# Problem description
What you output must match the entries exactly, apart from the pictures, which are left out.

(Scene content tallies)
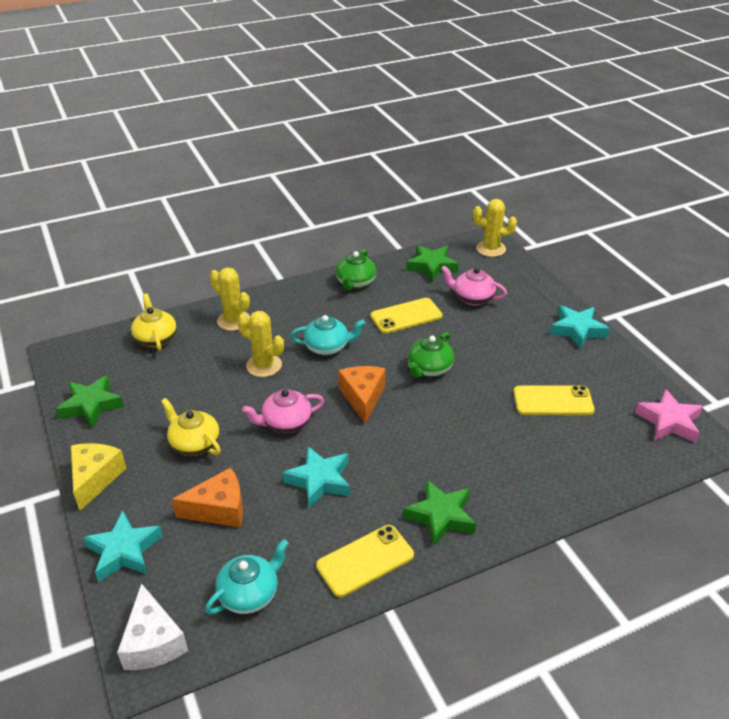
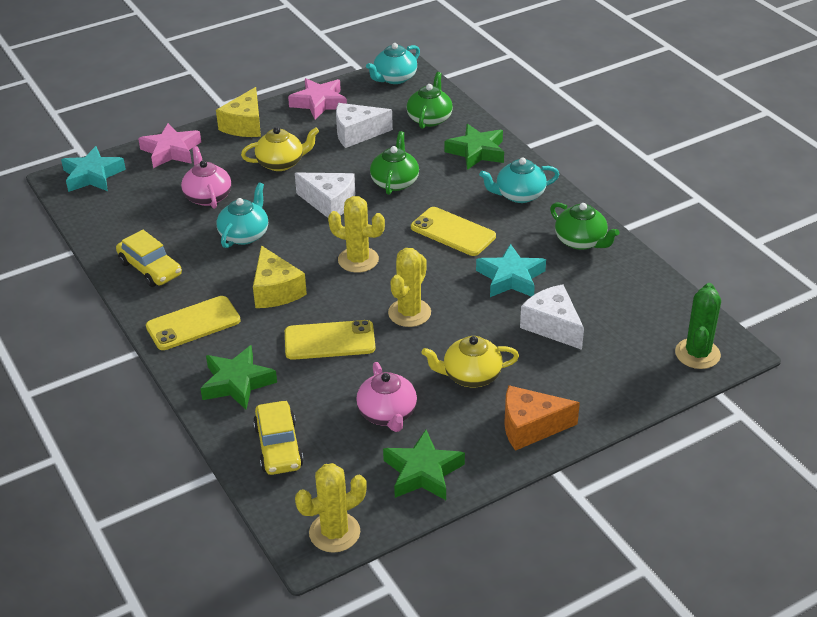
green cactus: 0 -> 1
green teapot: 2 -> 3
orange cheese: 2 -> 1
pink star: 1 -> 2
turquoise star: 3 -> 2
turquoise teapot: 2 -> 3
white cheese: 1 -> 3
yellow car: 0 -> 2
yellow cheese: 1 -> 2

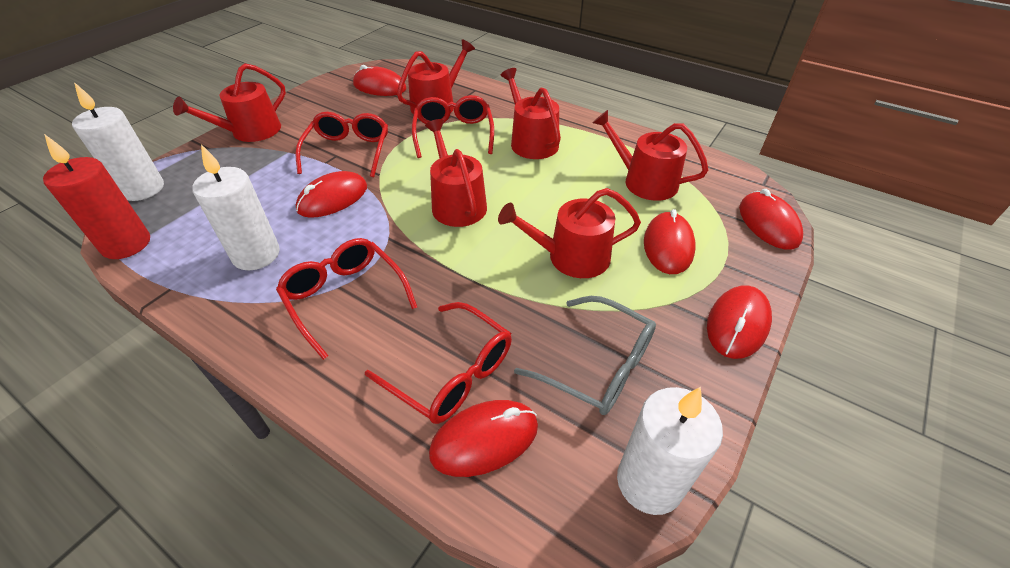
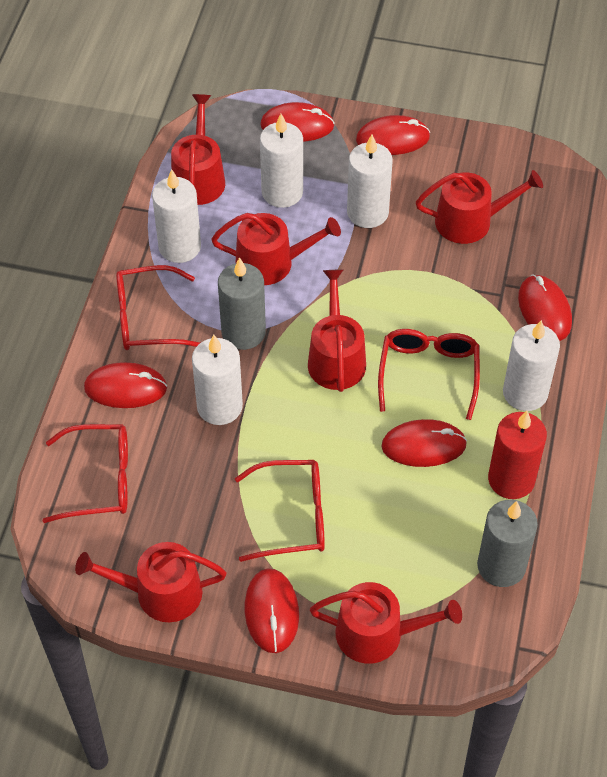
grey candle: 0 -> 2
grey glasses: 1 -> 0
white candle: 3 -> 5

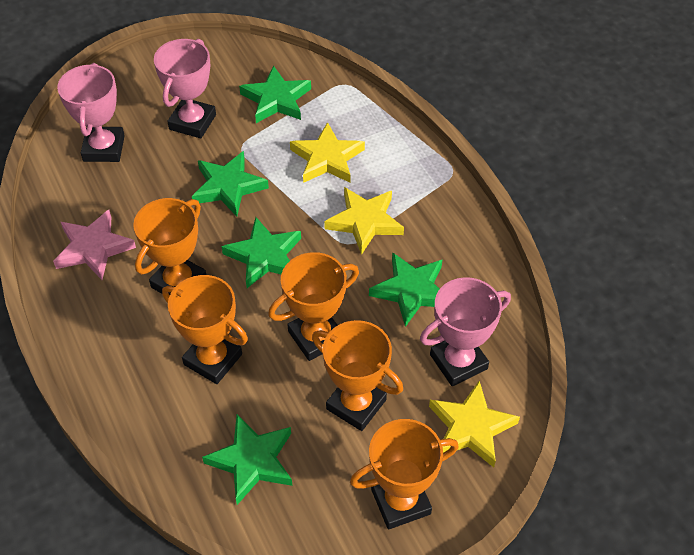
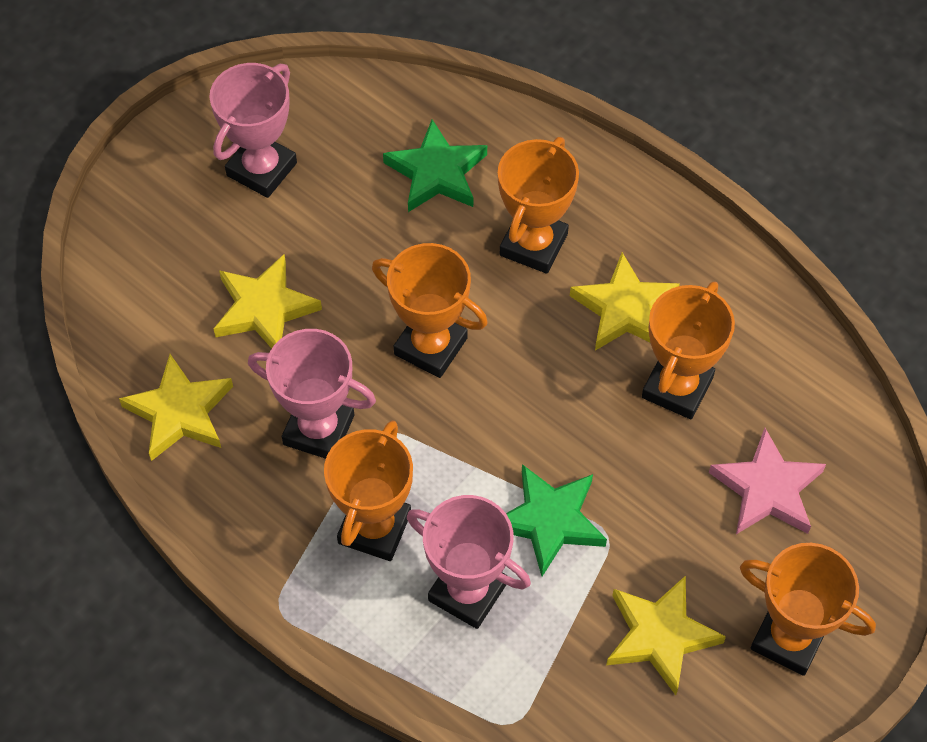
green star: 5 -> 2
yellow star: 3 -> 4

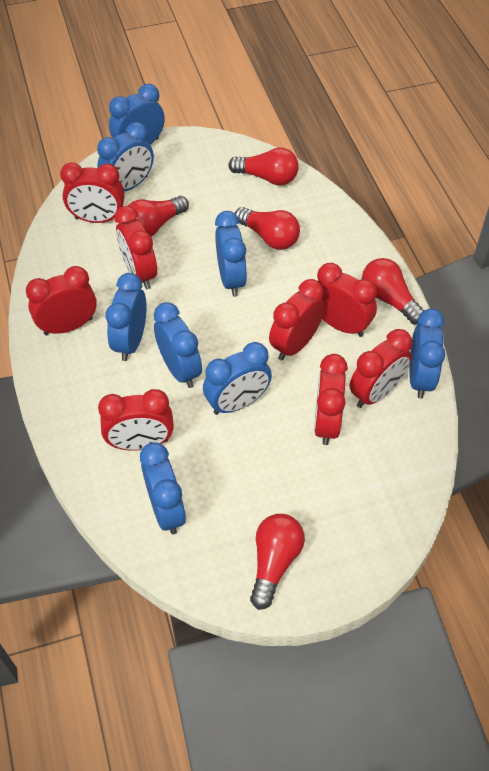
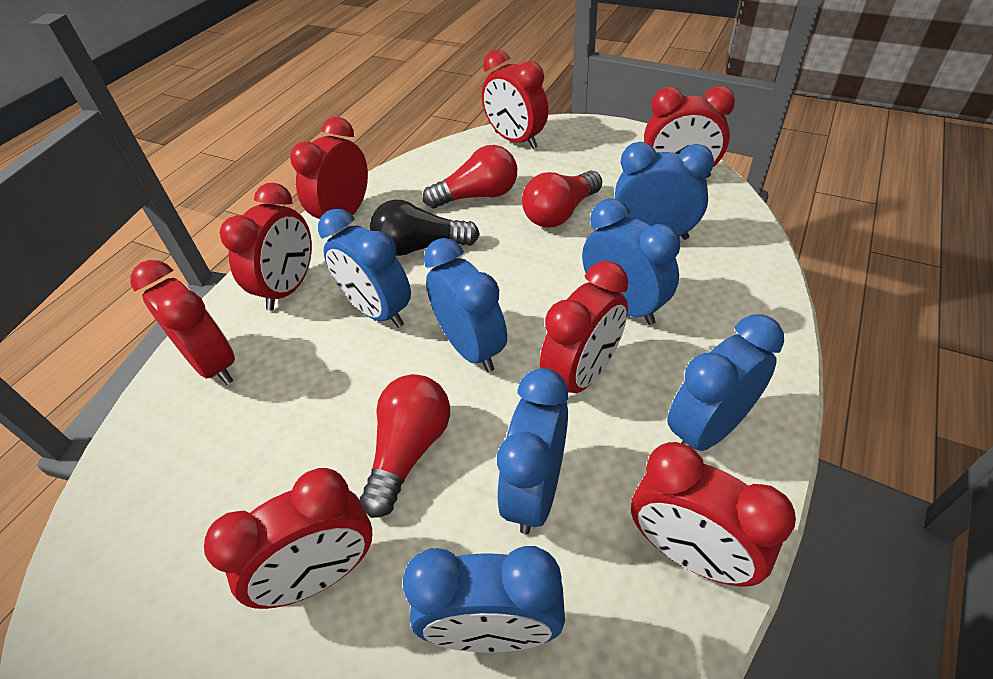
black light bulb: 0 -> 1
blue clock: 8 -> 7
red light bulb: 5 -> 3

# Exercise solution
green cactus: 0 -> 1
green teapot: 2 -> 3
orange cheese: 2 -> 1
pink star: 1 -> 2
turquoise star: 3 -> 2
turquoise teapot: 2 -> 3
white cheese: 1 -> 3
yellow car: 0 -> 2
yellow cheese: 1 -> 2

grey candle: 0 -> 2
grey glasses: 1 -> 0
white candle: 3 -> 5

green star: 5 -> 2
yellow star: 3 -> 4

black light bulb: 0 -> 1
blue clock: 8 -> 7
red light bulb: 5 -> 3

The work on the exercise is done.